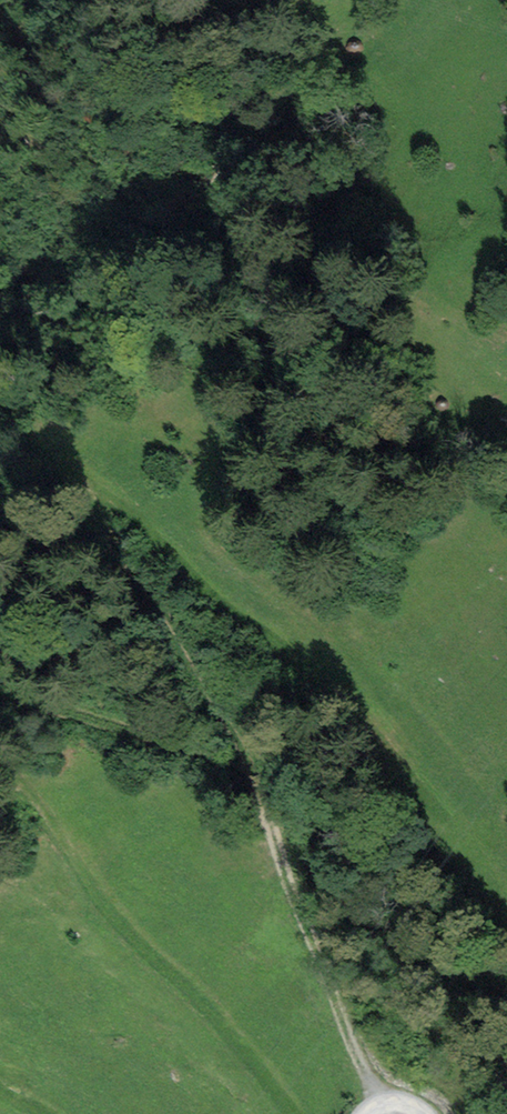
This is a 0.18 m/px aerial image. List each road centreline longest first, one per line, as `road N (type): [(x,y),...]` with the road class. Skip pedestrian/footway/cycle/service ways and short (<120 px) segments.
road 1 (track): [(380,1108),(232,741),(173,632),(36,438)]
road 2 (track): [(71,479),(138,517),(203,595),(358,715),(446,814)]
road 3 (track): [(0,769),(37,799),(140,949),(204,998),(296,1113)]
road 4 (track): [(243,768),(0,694)]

What is required:
Copy out all the data above exactly as written. Skip the pictures.

Solved problem:
This is a 0.18 m/px aerial image. List each road centreline longest first, one per line, as `road N (type): [(x,y),...]` with the road class. Skip pedestrian/footway/cycle/service ways and short (<120 px) segments.
road 1 (track): [(380,1108),(232,741),(173,632),(36,438)]
road 2 (track): [(71,479),(138,517),(203,595),(358,715),(446,814)]
road 3 (track): [(0,769),(37,799),(140,949),(204,998),(296,1113)]
road 4 (track): [(243,768),(0,694)]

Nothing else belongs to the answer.